*What you need to do*
The listing must be copied out in full and exactly; no images go with it.

::: Data extract

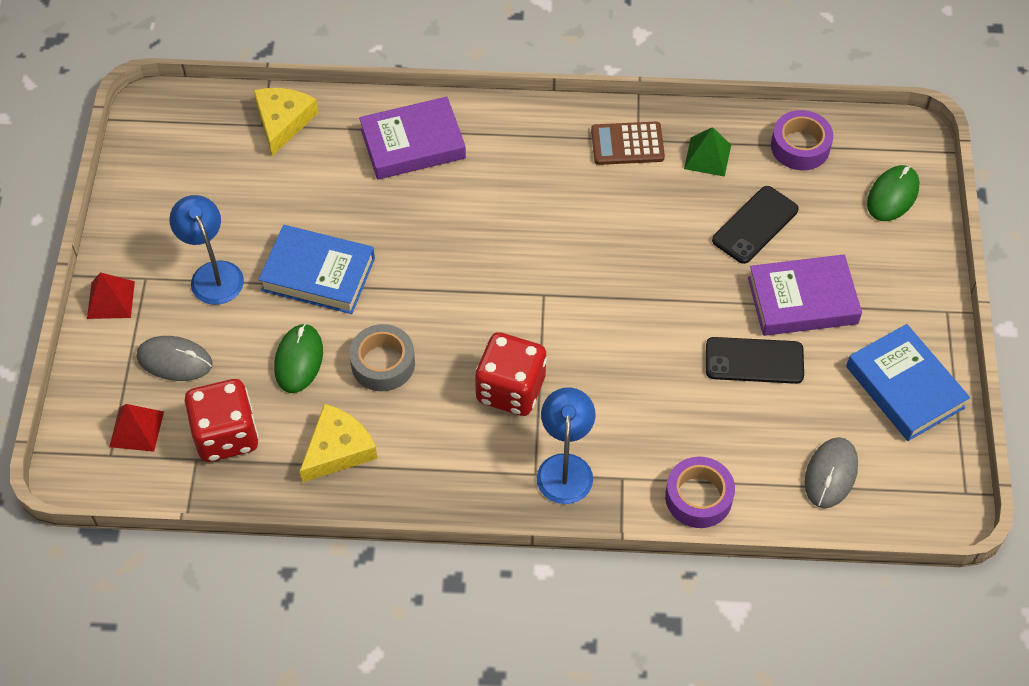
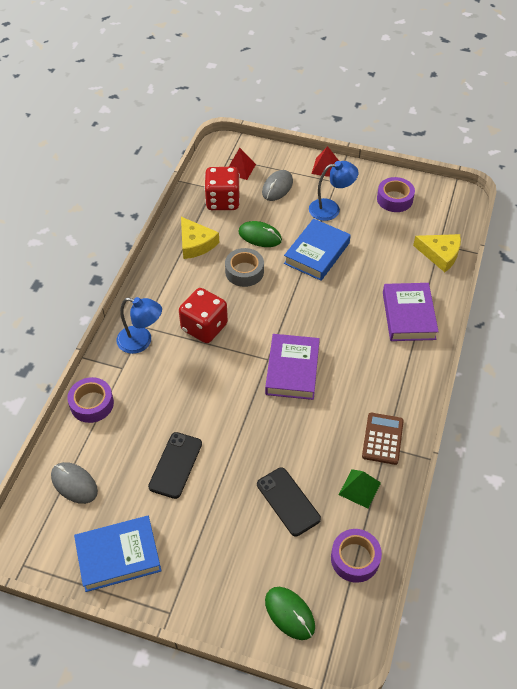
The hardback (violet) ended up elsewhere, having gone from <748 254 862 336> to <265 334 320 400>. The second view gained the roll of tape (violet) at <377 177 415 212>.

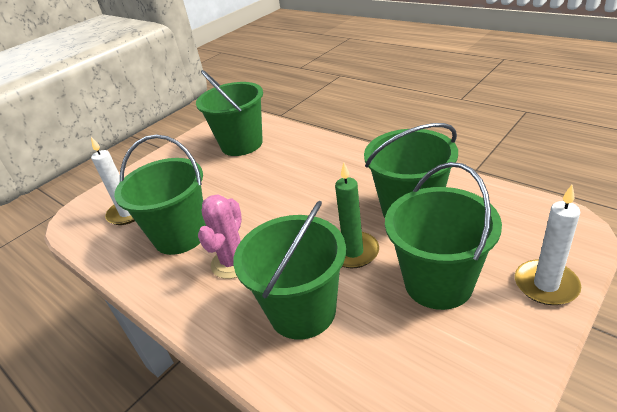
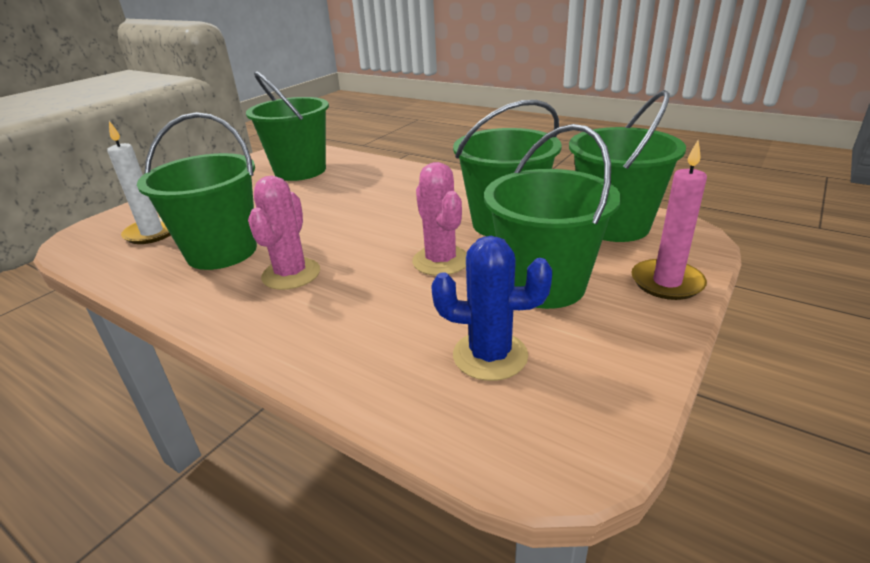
The bucket (green) ended up elsewhere, having gone from <233 201 346 339> to <569 90 686 242>. Where the candle (green) stood at <335 163 379 268>, the cactus (rose-pink) came to stand at <412 162 467 276>. What was the candle (white) at <515 185 581 305> turned into the candle (rose-pink) at <631 140 707 300>. The second view gained the cactus (blue) at <431 236 552 381>.

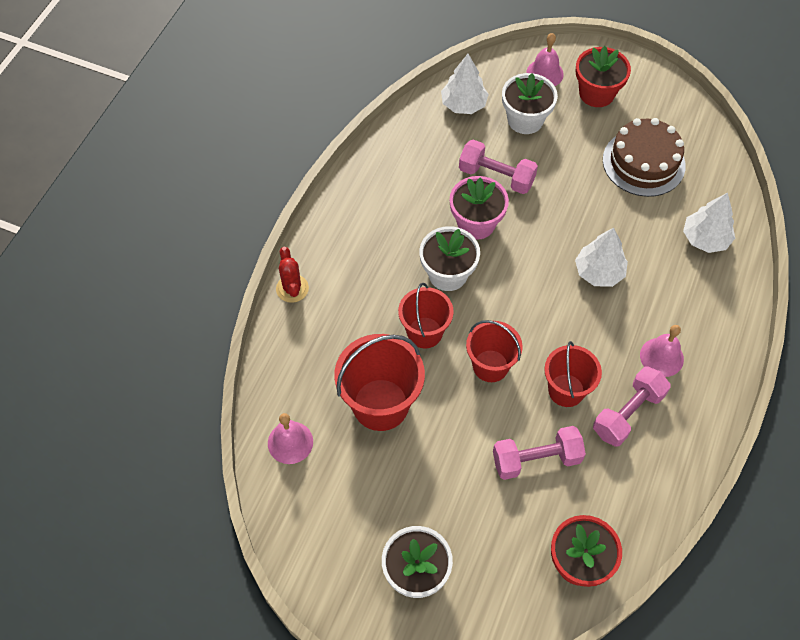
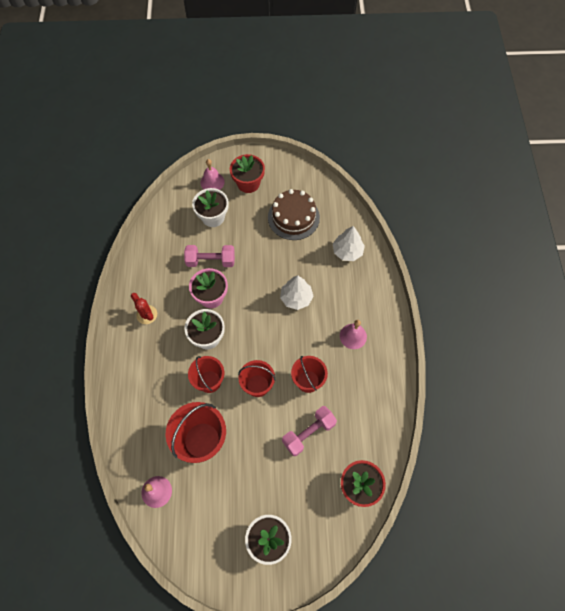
The cactus (scarlet) ended up elsewhere, having gone from <276 247 309 303> to <131 293 157 324>. The second view lost the toy tree (white) at <441 54 489 114>. The second view lost the dumbbell (rose-pink) at <593 366 671 447>.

::::::

*Result of this exercise*
The hardback (violet) ended up elsewhere, having gone from <748 254 862 336> to <265 334 320 400>. The second view gained the roll of tape (violet) at <377 177 415 212>.

The bucket (green) ended up elsewhere, having gone from <233 201 346 339> to <569 90 686 242>. Where the candle (green) stood at <335 163 379 268>, the cactus (rose-pink) came to stand at <412 162 467 276>. What was the candle (white) at <515 185 581 305> turned into the candle (rose-pink) at <631 140 707 300>. The second view gained the cactus (blue) at <431 236 552 381>.

The cactus (scarlet) ended up elsewhere, having gone from <276 247 309 303> to <131 293 157 324>. The second view lost the toy tree (white) at <441 54 489 114>. The second view lost the dumbbell (rose-pink) at <593 366 671 447>.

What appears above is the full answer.